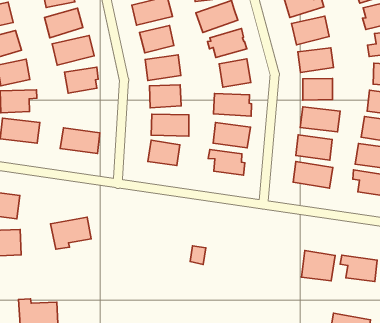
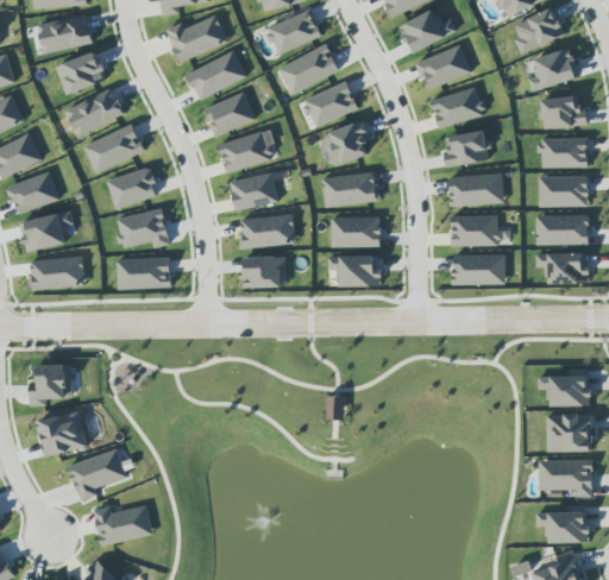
building: none -> [115,209,170,247]
building: [51,217,91,249] -> [67,448,127,500]
building: [301,250,335,281] -> [546,414,590,452]

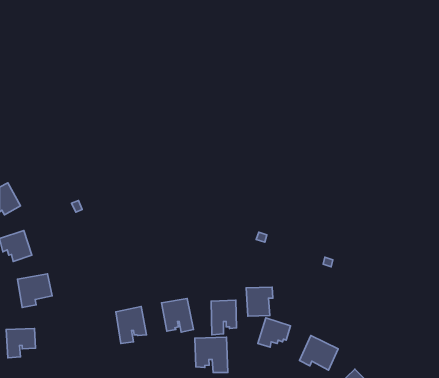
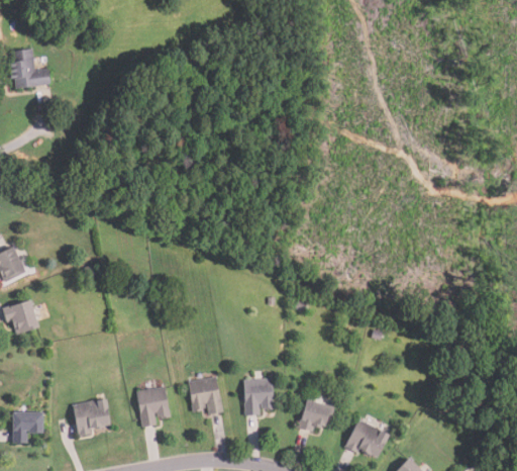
building: none -> [7,50,51,91]
building: [18,274,52,307] -> [72,398,111,437]
building: [246,287,273,316] -> none
building: [195,337,228,373] -> none

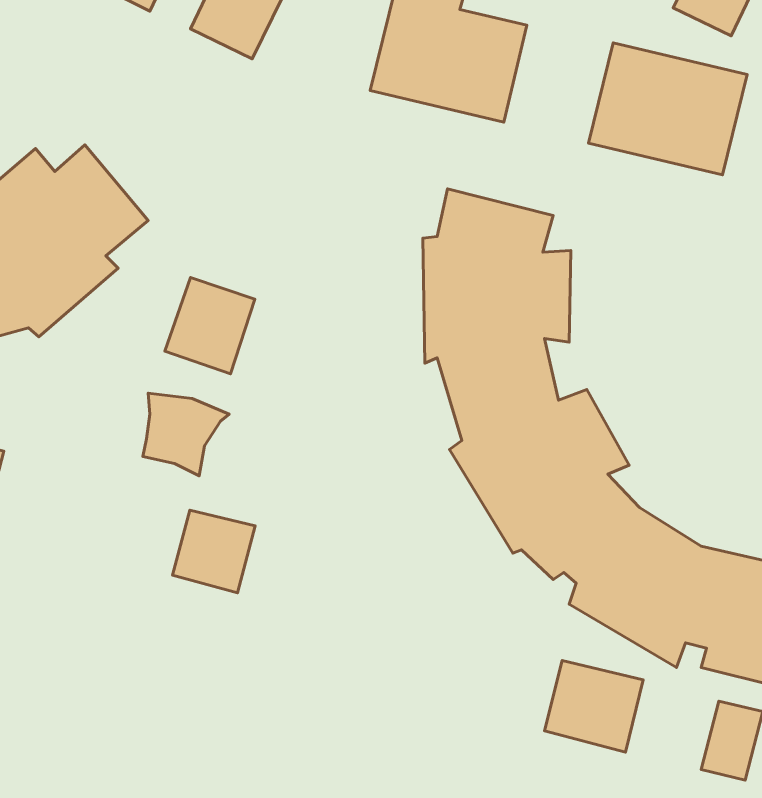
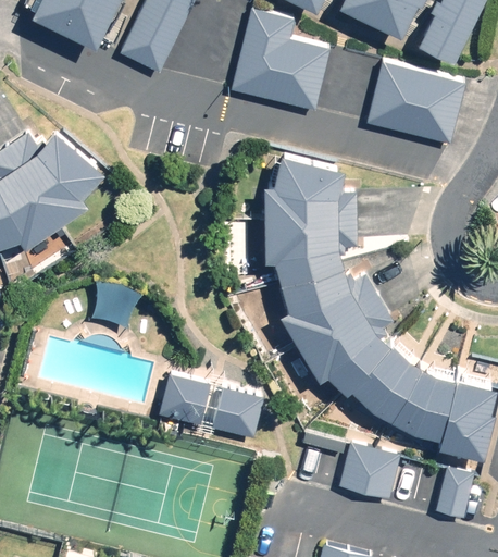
building: [165,278,255,374] -> none
building: [172,510,255,593] -> [159,374,210,425]
building: none -> [213,388,263,440]

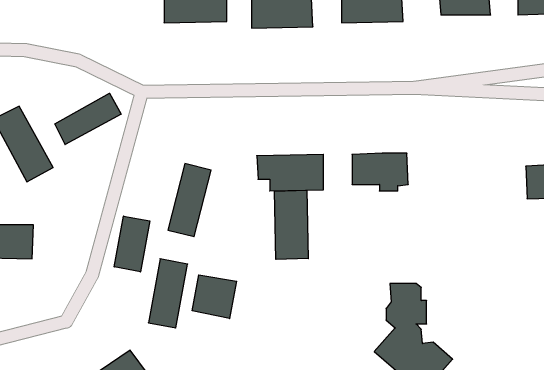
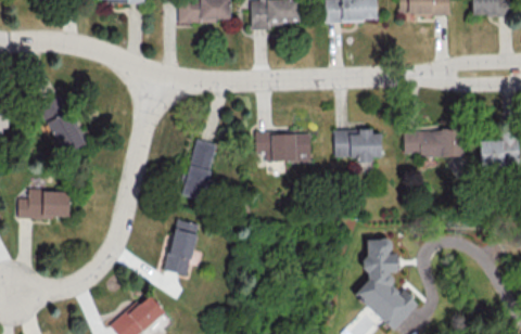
building: [55,93,121,145] -> none
building: none -> [403,129,462,157]
building: [275,190,308,259] -> none
building: [114,216,150,272] -> none
building: [192,275,237,319] -> none

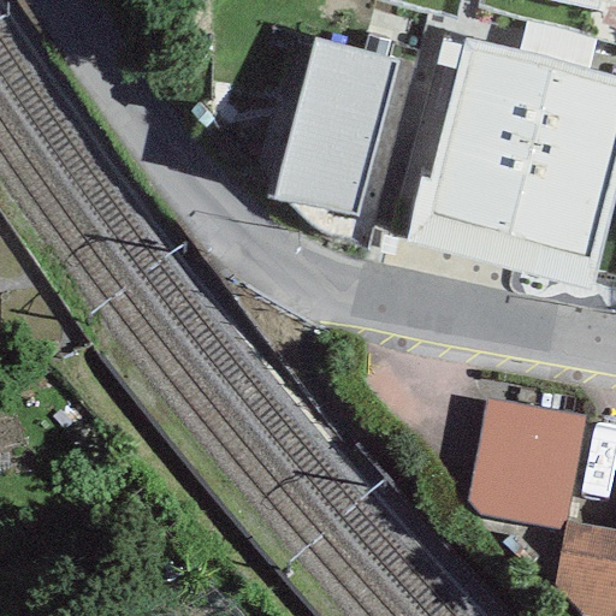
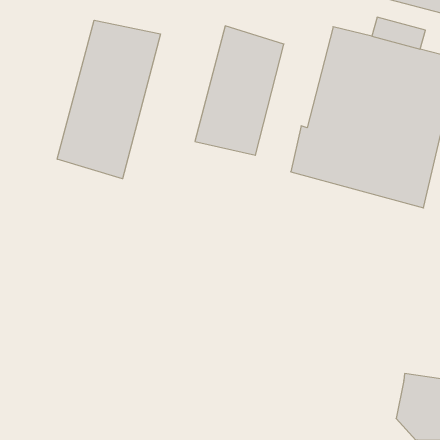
building: none -> [57,20,160,179]
building: [467,398,586,531] -> none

===============

What needs to be done →
Every line of the listing above is to be repeated exactly, with its pictures left out.

Completed exercise →
building: none -> [115,209,170,247]
building: [51,217,91,249] -> [67,448,127,500]
building: [301,250,335,281] -> [546,414,590,452]

building: none -> [7,50,51,91]
building: [18,274,52,307] -> [72,398,111,437]
building: [246,287,273,316] -> none
building: [195,337,228,373] -> none

building: [165,278,255,374] -> none
building: [172,510,255,593] -> [159,374,210,425]
building: none -> [213,388,263,440]

building: [55,93,121,145] -> none
building: none -> [403,129,462,157]
building: [275,190,308,259] -> none
building: [114,216,150,272] -> none
building: [192,275,237,319] -> none

building: none -> [57,20,160,179]
building: [467,398,586,531] -> none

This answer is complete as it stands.